##### ENTRIES SUPPLIED

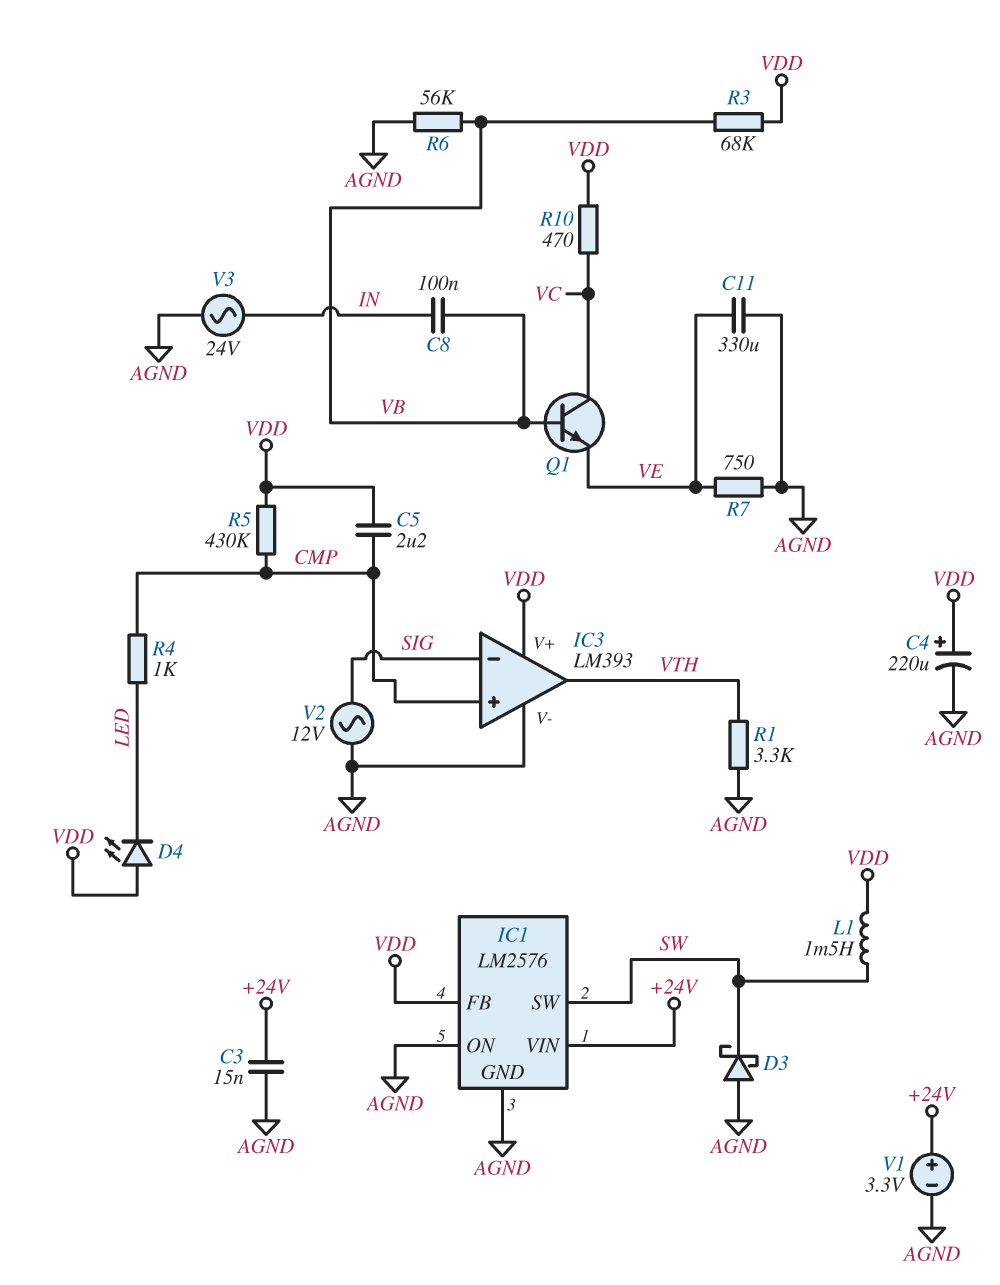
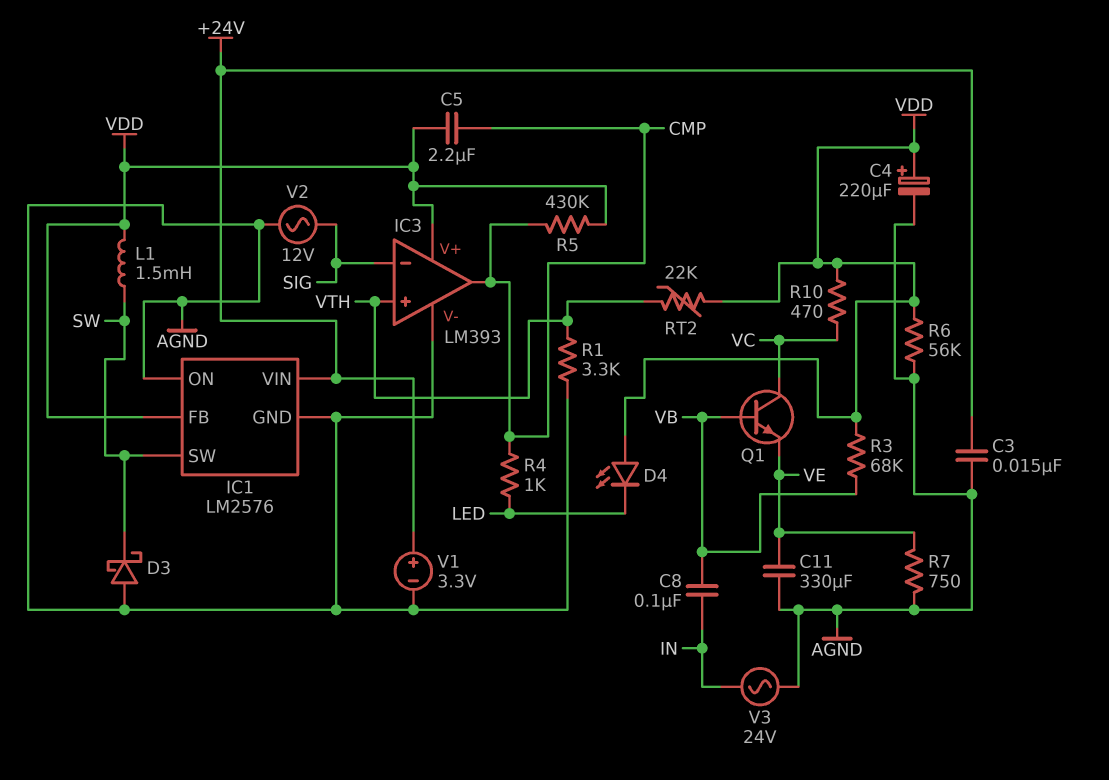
IC3 pin in+: CMP -> VTH
IC3 pin out: VTH -> CMP
R6: 56k (AGND, VB) -> 56k (AGND, VDD)
RT2: none -> 22k (VDD, VTH)

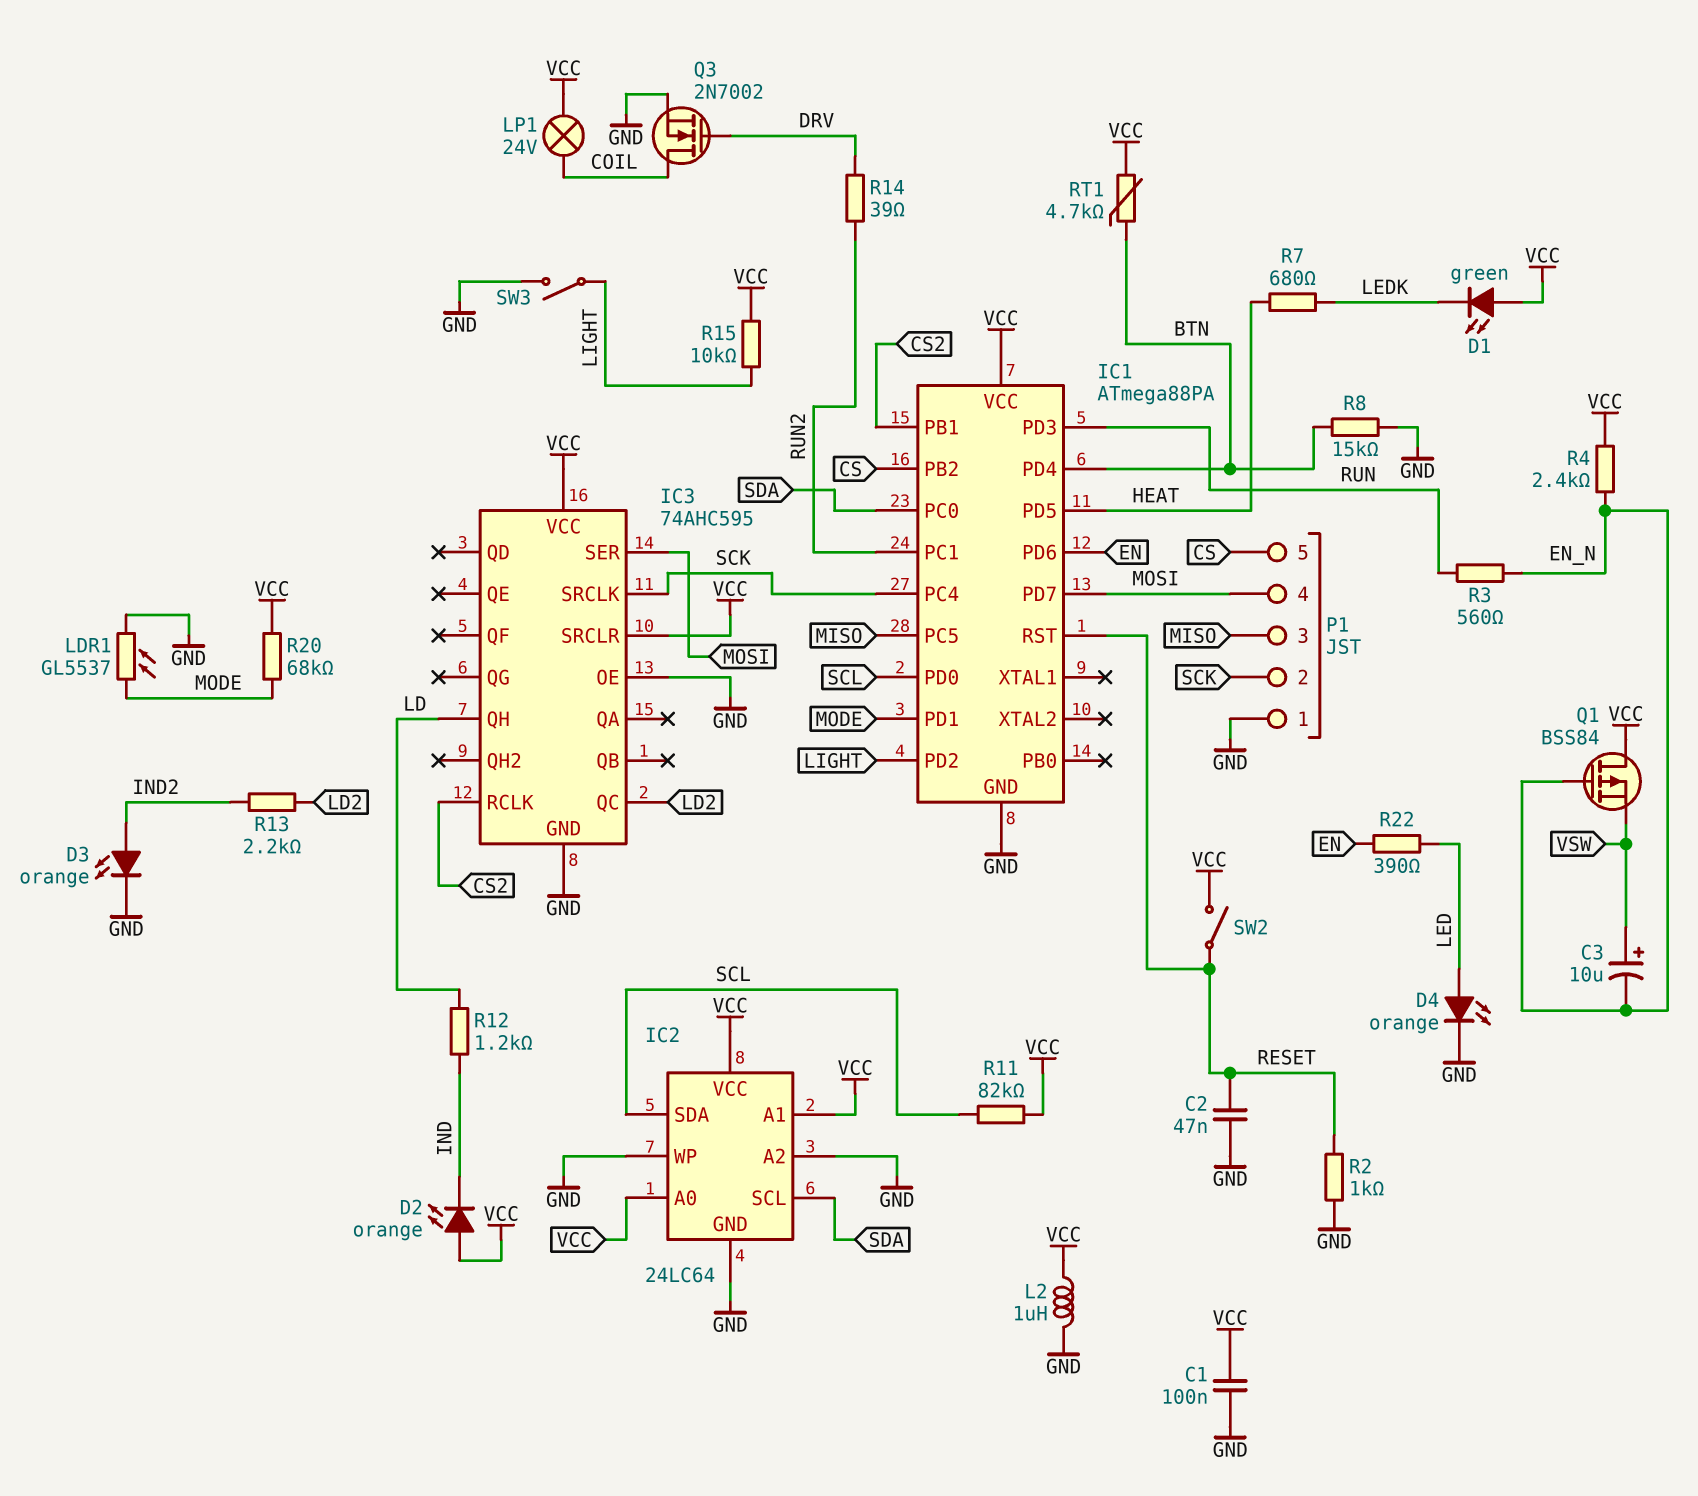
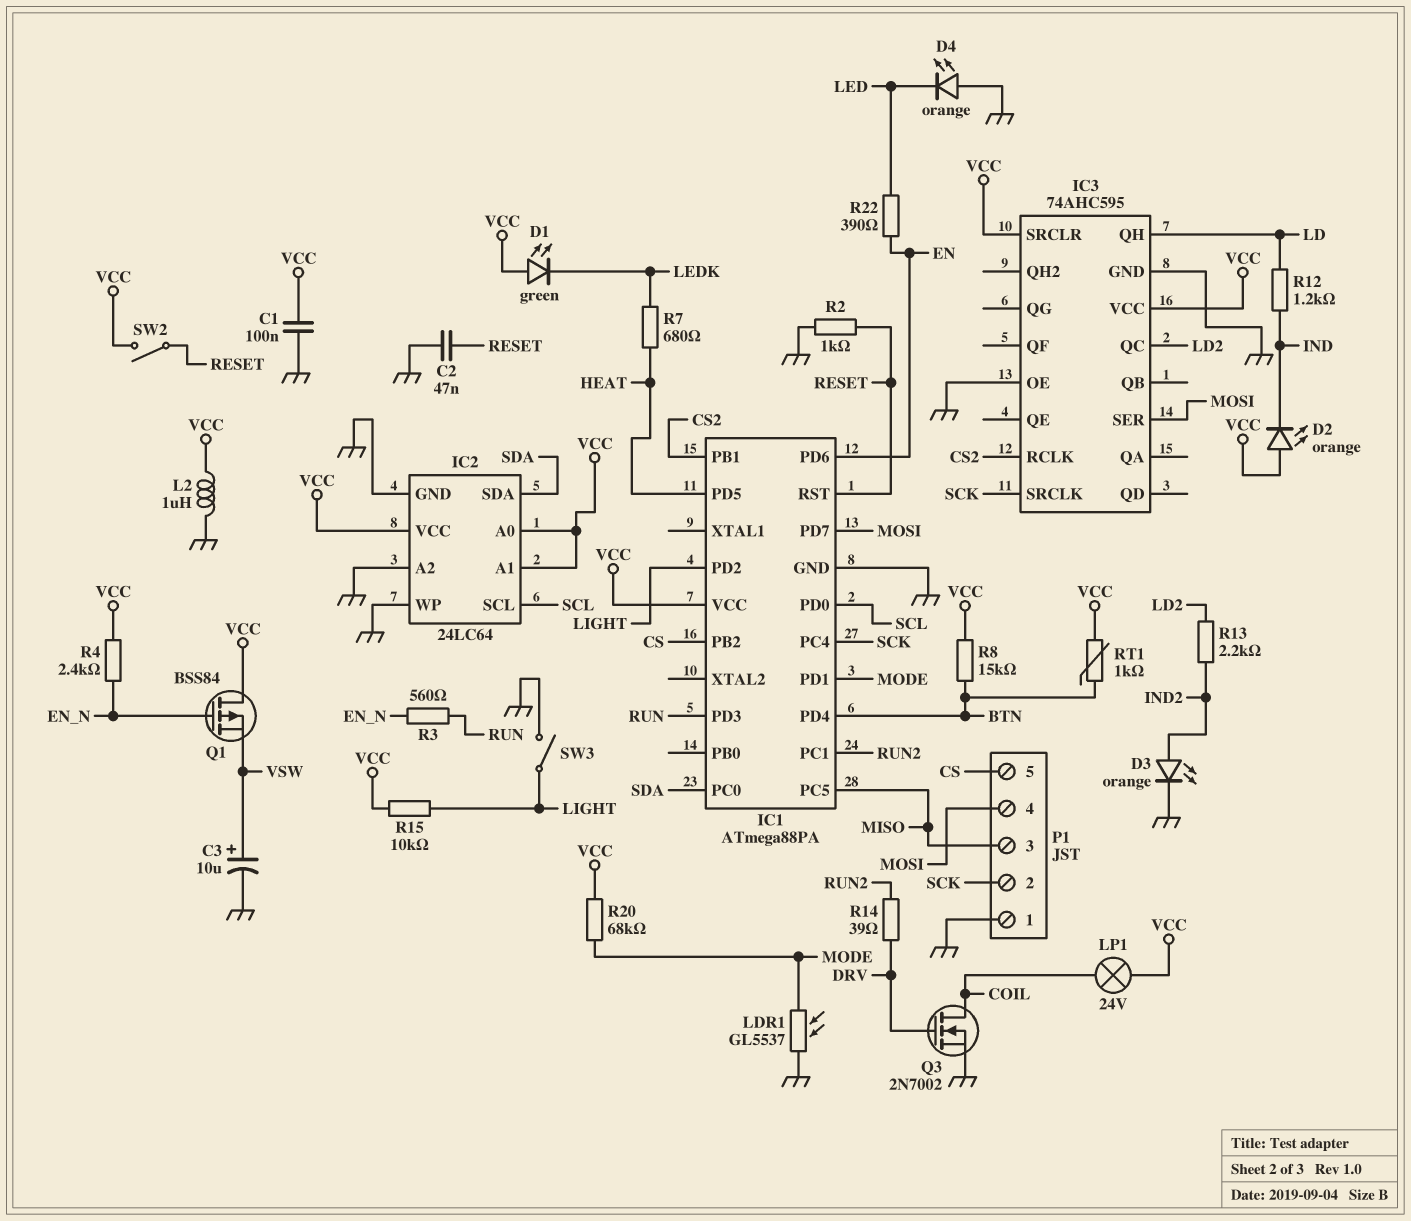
C3: 10uF (plus VSW, minus EN_N) -> 10uF (plus VSW, minus GND)
D4: LED orange (A LED, K GND) -> LED orange (A GND, K LED)
IC2 pin SCL: SDA -> SCL
IC2 pin SDA: SCL -> SDA
R8: 15k (BTN, GND) -> 15k (BTN, VCC)
R11: 82k (SCL, VCC) -> none
RT1: 4.7k (BTN, VCC) -> 1k (BTN, VCC)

##########

### REQUIRED WORK
Restate the listing word for word. Pictures do not belong in the copy.

### ANSWER SECTION
IC3 pin in+: CMP -> VTH
IC3 pin out: VTH -> CMP
R6: 56k (AGND, VB) -> 56k (AGND, VDD)
RT2: none -> 22k (VDD, VTH)

C3: 10uF (plus VSW, minus EN_N) -> 10uF (plus VSW, minus GND)
D4: LED orange (A LED, K GND) -> LED orange (A GND, K LED)
IC2 pin SCL: SDA -> SCL
IC2 pin SDA: SCL -> SDA
R8: 15k (BTN, GND) -> 15k (BTN, VCC)
R11: 82k (SCL, VCC) -> none
RT1: 4.7k (BTN, VCC) -> 1k (BTN, VCC)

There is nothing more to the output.